Provided entries Start Marker
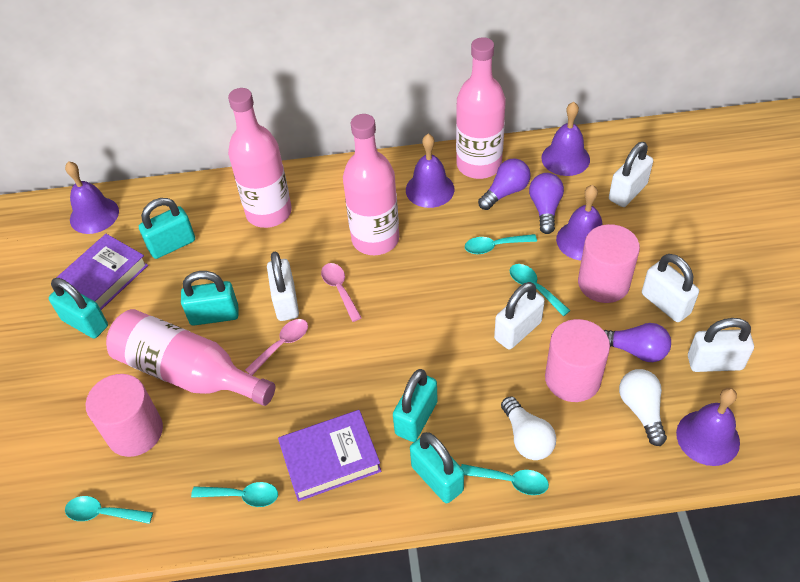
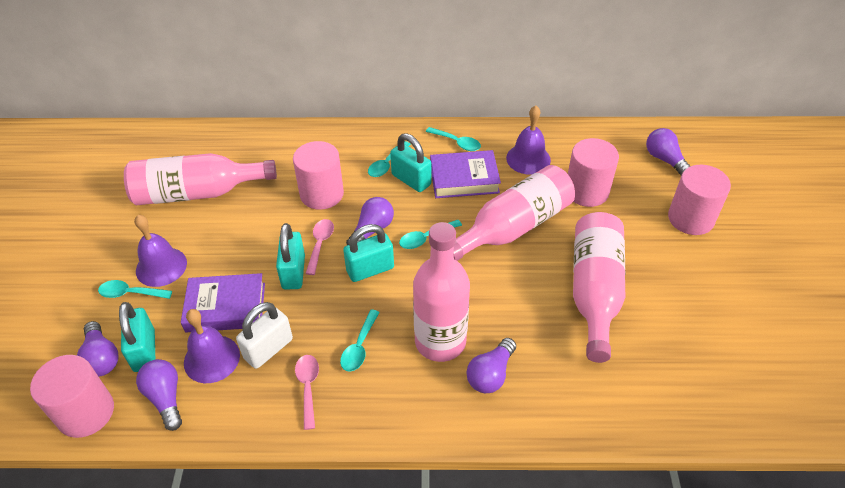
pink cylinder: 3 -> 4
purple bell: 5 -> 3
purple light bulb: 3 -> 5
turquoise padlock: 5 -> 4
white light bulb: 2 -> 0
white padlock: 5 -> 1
Provided entries End Marker
» **Activity**
Return each line of the data above that includes the word "bulb".

» **Result below**
purple light bulb: 3 -> 5
white light bulb: 2 -> 0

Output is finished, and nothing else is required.